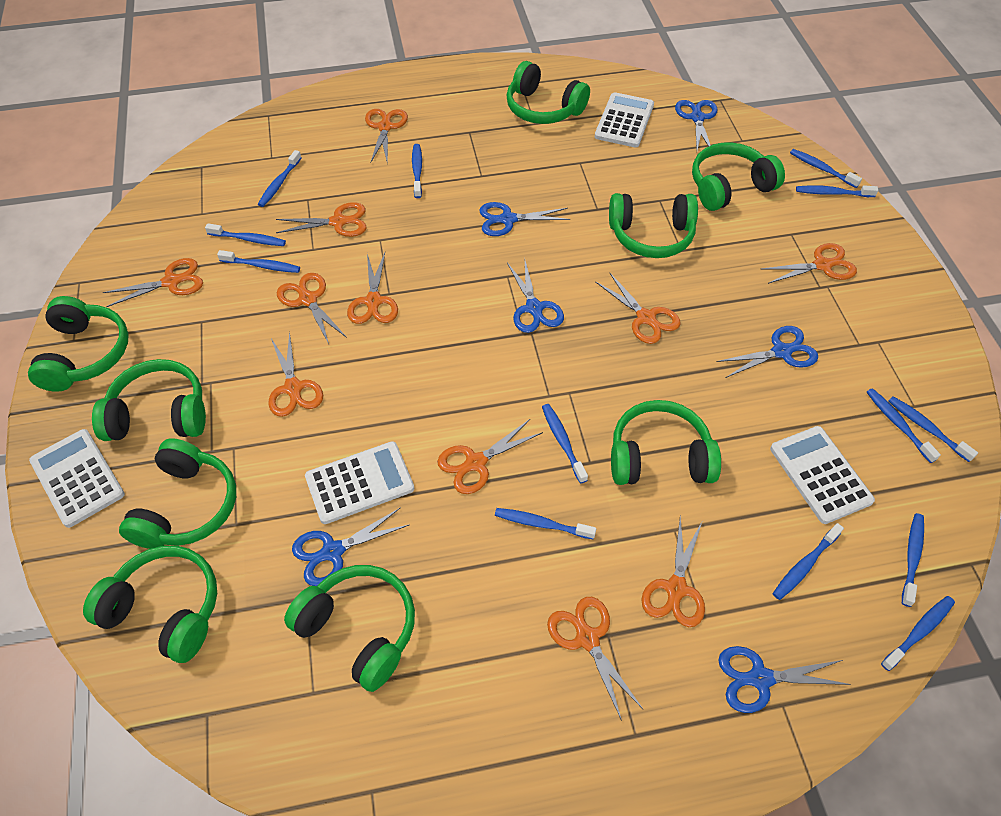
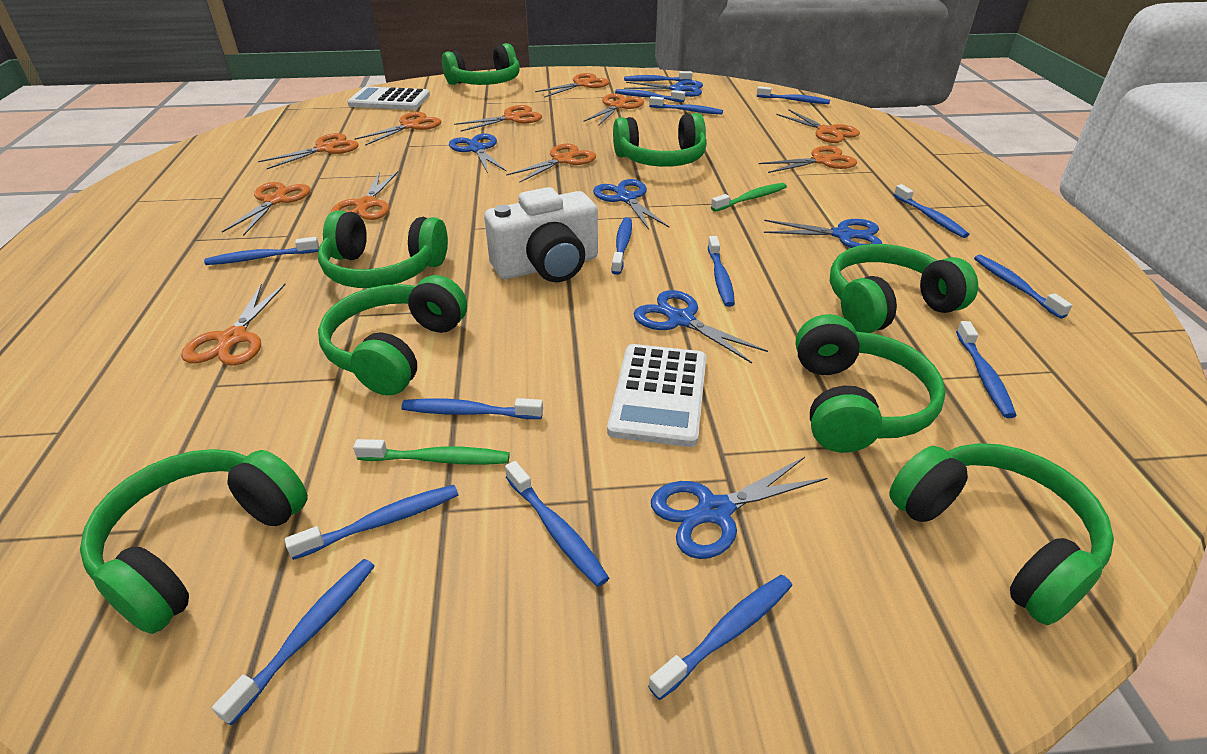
blue toothbrush: 13 -> 15
green headphones: 9 -> 8
green toothbrush: 0 -> 2
white calculator: 4 -> 2
white camera: 0 -> 1

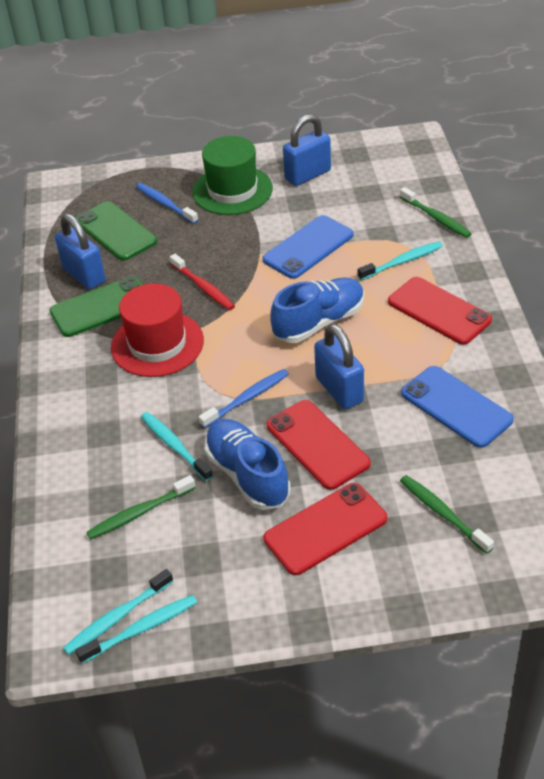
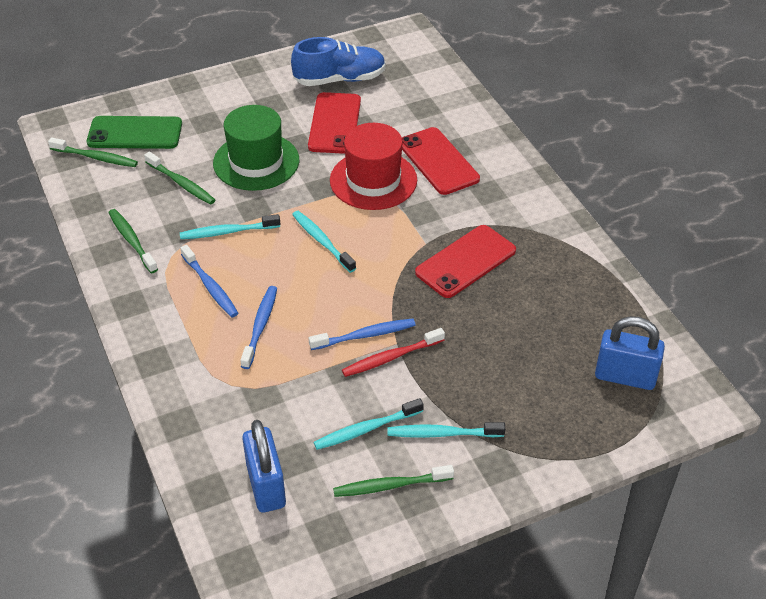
blue padlock: 3 -> 2
blue phone: 2 -> 0
blue shoe: 2 -> 1
blue toothbrush: 2 -> 3
green phone: 2 -> 1
green toothbrush: 3 -> 4

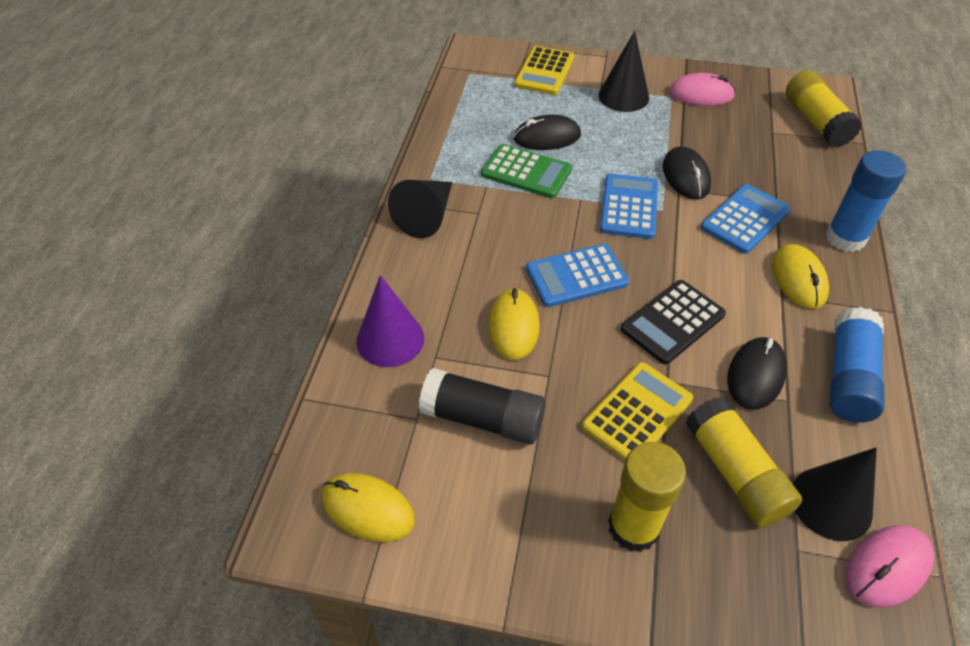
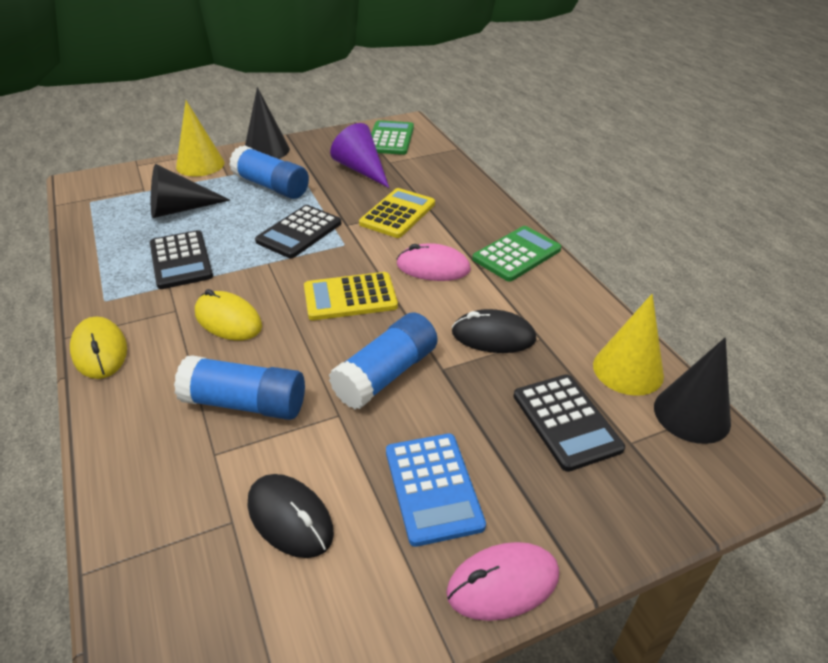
black calculator: 1 -> 3
black glue stick: 1 -> 0
black mouse: 3 -> 2
blue calculator: 3 -> 1
blue glue stick: 2 -> 3
green calculator: 1 -> 2
yellow cone: 0 -> 2
yellow glue stick: 3 -> 0
yellow mouse: 3 -> 2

- **Requirement**: In the listing above, retype exactly, and only, the lines from the one containing "green toothbrush: 0 -> 2" through the last line, both included. Omit the pictures.

- **Response to the exercise**:
green toothbrush: 0 -> 2
white calculator: 4 -> 2
white camera: 0 -> 1

blue padlock: 3 -> 2
blue phone: 2 -> 0
blue shoe: 2 -> 1
blue toothbrush: 2 -> 3
green phone: 2 -> 1
green toothbrush: 3 -> 4

black calculator: 1 -> 3
black glue stick: 1 -> 0
black mouse: 3 -> 2
blue calculator: 3 -> 1
blue glue stick: 2 -> 3
green calculator: 1 -> 2
yellow cone: 0 -> 2
yellow glue stick: 3 -> 0
yellow mouse: 3 -> 2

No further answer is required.